- Material provided
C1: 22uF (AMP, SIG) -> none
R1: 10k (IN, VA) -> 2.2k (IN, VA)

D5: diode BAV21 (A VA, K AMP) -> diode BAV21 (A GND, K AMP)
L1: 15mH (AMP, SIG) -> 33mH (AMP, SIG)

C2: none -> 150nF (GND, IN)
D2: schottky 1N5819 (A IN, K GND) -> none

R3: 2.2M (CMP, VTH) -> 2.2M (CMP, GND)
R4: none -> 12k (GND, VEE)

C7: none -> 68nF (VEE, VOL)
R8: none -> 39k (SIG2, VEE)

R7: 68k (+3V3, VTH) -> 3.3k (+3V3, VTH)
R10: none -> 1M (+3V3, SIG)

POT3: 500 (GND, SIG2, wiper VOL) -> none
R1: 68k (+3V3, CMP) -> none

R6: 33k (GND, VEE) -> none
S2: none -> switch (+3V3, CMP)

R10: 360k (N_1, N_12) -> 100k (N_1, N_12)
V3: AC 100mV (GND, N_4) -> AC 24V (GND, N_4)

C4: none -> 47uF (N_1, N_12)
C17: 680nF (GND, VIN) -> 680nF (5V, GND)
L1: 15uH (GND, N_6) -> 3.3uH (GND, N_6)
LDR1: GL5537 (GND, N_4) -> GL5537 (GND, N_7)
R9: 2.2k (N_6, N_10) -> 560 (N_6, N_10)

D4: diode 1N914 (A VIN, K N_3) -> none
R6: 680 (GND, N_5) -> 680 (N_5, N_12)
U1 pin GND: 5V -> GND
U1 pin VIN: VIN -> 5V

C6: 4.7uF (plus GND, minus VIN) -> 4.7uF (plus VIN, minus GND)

- Work task
Looking back over the data above, restate word for word the lines that begin at the line with "S2: none -> switch (+3V3, CMP)" and end at the line with "R9: 2.2k (N_6, N_10) -> 560 (N_6, N_10)", inclusive.

- Exercise result
S2: none -> switch (+3V3, CMP)

R10: 360k (N_1, N_12) -> 100k (N_1, N_12)
V3: AC 100mV (GND, N_4) -> AC 24V (GND, N_4)

C4: none -> 47uF (N_1, N_12)
C17: 680nF (GND, VIN) -> 680nF (5V, GND)
L1: 15uH (GND, N_6) -> 3.3uH (GND, N_6)
LDR1: GL5537 (GND, N_4) -> GL5537 (GND, N_7)
R9: 2.2k (N_6, N_10) -> 560 (N_6, N_10)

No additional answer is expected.